| Dataset items |
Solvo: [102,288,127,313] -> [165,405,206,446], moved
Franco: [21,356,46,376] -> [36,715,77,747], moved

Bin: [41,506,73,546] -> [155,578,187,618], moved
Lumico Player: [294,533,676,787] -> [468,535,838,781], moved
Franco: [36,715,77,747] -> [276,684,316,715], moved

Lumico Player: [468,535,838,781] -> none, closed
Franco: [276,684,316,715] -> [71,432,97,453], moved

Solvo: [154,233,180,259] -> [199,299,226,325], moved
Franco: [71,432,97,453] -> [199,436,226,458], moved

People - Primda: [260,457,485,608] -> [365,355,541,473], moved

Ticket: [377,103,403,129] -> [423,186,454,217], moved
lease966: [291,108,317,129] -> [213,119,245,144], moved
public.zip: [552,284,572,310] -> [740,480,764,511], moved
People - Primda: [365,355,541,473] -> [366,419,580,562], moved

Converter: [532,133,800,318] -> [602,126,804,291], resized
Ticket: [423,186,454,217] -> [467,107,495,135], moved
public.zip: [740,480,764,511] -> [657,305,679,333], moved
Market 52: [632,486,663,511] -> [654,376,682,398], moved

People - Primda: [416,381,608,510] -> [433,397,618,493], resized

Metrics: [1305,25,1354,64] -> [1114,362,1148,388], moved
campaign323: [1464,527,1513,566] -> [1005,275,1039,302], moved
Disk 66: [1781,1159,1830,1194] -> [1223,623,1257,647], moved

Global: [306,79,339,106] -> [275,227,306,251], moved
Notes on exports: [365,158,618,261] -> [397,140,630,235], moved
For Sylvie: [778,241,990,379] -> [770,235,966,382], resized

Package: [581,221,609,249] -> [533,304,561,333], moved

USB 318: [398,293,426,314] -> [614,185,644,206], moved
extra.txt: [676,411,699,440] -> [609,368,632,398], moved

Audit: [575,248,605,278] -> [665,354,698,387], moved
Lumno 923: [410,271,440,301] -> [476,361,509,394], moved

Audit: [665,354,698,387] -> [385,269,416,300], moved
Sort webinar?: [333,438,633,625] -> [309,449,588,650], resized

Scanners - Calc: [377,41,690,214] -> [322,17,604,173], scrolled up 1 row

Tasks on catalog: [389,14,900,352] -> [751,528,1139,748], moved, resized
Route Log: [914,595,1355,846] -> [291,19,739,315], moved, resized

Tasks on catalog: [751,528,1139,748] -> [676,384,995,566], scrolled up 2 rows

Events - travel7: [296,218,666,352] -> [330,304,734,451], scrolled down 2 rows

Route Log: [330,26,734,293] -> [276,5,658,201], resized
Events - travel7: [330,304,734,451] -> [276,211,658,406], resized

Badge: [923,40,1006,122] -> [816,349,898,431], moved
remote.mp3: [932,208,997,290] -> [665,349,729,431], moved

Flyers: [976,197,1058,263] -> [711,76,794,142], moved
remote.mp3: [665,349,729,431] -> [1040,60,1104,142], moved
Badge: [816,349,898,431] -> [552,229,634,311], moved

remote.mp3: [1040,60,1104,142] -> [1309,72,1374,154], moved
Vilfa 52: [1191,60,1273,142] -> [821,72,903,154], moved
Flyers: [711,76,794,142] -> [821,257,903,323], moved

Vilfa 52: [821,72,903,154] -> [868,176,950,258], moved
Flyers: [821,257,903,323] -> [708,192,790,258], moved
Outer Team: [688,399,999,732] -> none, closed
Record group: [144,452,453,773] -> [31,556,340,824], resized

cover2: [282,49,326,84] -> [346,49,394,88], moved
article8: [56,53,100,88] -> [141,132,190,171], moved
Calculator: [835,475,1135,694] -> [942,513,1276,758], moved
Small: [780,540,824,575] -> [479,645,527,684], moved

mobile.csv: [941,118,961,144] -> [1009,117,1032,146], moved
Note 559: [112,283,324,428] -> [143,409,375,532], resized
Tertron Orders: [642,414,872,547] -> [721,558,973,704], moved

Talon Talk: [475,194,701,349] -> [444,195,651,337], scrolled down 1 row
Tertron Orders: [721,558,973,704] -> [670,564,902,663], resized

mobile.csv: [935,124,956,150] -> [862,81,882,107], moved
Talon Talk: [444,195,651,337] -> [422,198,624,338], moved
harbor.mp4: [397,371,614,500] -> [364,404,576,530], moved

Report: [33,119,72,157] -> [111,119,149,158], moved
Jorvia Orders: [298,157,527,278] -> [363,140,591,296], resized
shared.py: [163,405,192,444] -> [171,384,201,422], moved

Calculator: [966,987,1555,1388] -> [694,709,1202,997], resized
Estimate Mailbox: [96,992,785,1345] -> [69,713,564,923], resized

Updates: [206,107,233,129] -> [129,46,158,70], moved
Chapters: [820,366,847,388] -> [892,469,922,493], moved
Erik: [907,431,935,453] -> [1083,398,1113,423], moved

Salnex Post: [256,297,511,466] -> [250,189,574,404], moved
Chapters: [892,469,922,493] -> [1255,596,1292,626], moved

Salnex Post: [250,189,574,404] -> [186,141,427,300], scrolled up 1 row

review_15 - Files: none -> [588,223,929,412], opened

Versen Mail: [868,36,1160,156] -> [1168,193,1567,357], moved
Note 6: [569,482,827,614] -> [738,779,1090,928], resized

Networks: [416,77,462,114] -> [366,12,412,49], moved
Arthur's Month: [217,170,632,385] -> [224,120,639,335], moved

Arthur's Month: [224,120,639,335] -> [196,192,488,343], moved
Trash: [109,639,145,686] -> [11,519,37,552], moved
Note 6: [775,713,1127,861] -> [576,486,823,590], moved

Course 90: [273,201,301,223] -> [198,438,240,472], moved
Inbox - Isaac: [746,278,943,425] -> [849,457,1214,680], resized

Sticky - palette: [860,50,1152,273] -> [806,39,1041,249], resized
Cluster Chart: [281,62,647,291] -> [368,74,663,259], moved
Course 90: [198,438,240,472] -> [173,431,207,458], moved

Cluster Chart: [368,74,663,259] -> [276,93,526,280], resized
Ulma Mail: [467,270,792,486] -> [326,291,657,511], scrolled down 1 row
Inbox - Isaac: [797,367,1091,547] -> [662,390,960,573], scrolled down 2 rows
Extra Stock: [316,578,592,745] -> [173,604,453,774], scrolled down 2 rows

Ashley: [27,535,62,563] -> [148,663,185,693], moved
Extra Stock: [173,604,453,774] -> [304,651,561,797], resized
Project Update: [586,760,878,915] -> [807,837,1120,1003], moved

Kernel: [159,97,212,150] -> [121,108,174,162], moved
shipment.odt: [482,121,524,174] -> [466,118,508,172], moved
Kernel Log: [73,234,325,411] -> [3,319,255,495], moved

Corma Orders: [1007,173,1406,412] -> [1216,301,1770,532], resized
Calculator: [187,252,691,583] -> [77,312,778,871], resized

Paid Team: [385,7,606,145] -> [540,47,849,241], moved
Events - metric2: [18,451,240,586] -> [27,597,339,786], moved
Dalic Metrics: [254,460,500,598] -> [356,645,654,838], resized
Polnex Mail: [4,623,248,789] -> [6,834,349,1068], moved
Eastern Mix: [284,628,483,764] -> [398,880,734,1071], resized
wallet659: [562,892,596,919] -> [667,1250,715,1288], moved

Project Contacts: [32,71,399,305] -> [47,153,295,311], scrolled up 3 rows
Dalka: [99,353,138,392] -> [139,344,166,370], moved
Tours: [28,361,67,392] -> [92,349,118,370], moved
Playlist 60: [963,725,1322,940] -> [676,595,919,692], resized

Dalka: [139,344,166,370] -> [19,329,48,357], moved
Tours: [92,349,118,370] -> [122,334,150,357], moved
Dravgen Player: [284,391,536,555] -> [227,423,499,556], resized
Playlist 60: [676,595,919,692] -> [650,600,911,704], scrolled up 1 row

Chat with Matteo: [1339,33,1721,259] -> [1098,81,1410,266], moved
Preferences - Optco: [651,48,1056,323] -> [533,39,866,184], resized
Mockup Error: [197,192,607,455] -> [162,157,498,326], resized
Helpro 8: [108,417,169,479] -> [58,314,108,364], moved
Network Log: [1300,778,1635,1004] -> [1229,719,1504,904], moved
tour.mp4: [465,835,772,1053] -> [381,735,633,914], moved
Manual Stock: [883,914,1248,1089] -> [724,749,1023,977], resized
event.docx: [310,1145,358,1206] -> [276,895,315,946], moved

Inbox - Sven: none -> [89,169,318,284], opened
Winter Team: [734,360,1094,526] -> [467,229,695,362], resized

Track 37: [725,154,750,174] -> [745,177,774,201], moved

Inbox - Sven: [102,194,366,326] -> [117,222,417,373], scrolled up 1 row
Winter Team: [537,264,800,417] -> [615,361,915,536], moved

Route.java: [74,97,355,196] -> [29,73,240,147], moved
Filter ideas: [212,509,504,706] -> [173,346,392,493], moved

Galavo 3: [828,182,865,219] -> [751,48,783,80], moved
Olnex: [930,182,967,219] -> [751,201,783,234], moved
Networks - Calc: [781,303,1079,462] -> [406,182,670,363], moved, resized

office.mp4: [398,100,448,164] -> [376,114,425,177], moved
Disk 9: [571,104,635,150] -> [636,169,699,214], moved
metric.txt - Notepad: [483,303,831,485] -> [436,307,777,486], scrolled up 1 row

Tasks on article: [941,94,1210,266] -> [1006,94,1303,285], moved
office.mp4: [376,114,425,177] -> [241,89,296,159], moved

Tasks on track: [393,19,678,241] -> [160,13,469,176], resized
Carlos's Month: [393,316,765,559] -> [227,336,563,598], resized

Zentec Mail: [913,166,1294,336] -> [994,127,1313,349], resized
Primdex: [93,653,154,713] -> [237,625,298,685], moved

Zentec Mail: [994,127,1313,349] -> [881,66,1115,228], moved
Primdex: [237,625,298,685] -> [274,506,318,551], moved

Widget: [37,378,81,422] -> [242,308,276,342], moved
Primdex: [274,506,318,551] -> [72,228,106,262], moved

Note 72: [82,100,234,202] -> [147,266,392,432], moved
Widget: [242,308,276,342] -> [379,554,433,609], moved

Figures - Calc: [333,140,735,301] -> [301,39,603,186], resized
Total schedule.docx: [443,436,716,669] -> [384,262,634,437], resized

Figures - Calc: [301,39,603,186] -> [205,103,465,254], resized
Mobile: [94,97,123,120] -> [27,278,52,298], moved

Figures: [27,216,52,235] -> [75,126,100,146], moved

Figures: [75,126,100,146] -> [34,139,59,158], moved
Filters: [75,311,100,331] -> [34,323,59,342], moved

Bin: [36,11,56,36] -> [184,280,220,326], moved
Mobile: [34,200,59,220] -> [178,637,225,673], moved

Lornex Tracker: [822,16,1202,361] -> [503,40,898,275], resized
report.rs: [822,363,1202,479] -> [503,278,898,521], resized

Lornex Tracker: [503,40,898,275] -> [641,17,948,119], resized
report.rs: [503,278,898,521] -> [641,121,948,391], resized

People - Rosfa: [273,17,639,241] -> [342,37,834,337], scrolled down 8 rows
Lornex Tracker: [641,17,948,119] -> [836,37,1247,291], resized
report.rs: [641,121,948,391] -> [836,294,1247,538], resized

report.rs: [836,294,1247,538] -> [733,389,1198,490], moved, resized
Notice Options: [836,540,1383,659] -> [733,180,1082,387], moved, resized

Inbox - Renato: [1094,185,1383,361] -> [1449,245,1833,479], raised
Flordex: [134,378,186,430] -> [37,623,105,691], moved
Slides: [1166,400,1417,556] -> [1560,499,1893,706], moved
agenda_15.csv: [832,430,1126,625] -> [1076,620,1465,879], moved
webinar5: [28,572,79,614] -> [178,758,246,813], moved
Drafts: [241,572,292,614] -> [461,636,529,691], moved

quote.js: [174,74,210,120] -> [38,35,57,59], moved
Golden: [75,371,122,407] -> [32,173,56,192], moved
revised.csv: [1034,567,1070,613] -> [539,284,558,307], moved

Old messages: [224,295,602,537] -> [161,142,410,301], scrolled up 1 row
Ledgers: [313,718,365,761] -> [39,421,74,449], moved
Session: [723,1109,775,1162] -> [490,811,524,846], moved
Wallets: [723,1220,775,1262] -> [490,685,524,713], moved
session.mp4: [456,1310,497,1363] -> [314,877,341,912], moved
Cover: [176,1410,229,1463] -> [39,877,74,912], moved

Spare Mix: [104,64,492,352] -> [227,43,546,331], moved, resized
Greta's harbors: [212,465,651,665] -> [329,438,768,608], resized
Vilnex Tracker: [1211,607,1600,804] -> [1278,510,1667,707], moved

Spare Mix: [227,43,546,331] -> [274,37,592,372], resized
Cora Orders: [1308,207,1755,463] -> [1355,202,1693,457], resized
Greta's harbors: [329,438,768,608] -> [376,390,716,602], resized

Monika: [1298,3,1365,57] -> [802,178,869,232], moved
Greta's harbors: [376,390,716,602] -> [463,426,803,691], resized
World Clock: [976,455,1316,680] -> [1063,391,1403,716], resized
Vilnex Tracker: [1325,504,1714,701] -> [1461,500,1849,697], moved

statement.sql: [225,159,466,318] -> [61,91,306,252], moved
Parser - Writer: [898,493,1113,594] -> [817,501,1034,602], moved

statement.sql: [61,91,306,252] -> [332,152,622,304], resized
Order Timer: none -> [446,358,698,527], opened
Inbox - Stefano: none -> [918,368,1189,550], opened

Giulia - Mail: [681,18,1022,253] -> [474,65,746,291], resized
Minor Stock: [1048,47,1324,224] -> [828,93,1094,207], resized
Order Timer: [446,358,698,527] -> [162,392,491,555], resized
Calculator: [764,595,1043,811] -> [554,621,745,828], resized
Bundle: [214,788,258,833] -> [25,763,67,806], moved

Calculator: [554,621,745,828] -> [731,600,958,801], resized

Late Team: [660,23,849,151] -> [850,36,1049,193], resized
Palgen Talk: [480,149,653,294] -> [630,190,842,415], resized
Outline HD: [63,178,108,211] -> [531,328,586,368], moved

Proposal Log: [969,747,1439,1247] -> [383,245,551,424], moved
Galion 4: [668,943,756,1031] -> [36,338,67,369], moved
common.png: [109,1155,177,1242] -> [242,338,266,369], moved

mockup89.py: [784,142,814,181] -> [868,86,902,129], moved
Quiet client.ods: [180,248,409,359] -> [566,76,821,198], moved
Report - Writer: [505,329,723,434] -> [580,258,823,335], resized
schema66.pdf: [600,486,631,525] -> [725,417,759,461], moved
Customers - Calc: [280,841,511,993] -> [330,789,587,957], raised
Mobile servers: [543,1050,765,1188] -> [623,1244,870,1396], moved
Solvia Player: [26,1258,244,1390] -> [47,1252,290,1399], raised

| EXERCISE BRIEF |
Return, with no change at all, every line in the entries above from the line containing "shipment.odt: [482,121,524,174] ->" through the line containing "tour.mp4: [465,835,772,1053] ->".

| EXERCISE RESULT |
shipment.odt: [482,121,524,174] -> [466,118,508,172], moved
Kernel Log: [73,234,325,411] -> [3,319,255,495], moved

Corma Orders: [1007,173,1406,412] -> [1216,301,1770,532], resized
Calculator: [187,252,691,583] -> [77,312,778,871], resized

Paid Team: [385,7,606,145] -> [540,47,849,241], moved
Events - metric2: [18,451,240,586] -> [27,597,339,786], moved
Dalic Metrics: [254,460,500,598] -> [356,645,654,838], resized
Polnex Mail: [4,623,248,789] -> [6,834,349,1068], moved
Eastern Mix: [284,628,483,764] -> [398,880,734,1071], resized
wallet659: [562,892,596,919] -> [667,1250,715,1288], moved

Project Contacts: [32,71,399,305] -> [47,153,295,311], scrolled up 3 rows
Dalka: [99,353,138,392] -> [139,344,166,370], moved
Tours: [28,361,67,392] -> [92,349,118,370], moved
Playlist 60: [963,725,1322,940] -> [676,595,919,692], resized

Dalka: [139,344,166,370] -> [19,329,48,357], moved
Tours: [92,349,118,370] -> [122,334,150,357], moved
Dravgen Player: [284,391,536,555] -> [227,423,499,556], resized
Playlist 60: [676,595,919,692] -> [650,600,911,704], scrolled up 1 row

Chat with Matteo: [1339,33,1721,259] -> [1098,81,1410,266], moved
Preferences - Optco: [651,48,1056,323] -> [533,39,866,184], resized
Mockup Error: [197,192,607,455] -> [162,157,498,326], resized
Helpro 8: [108,417,169,479] -> [58,314,108,364], moved
Network Log: [1300,778,1635,1004] -> [1229,719,1504,904], moved
tour.mp4: [465,835,772,1053] -> [381,735,633,914], moved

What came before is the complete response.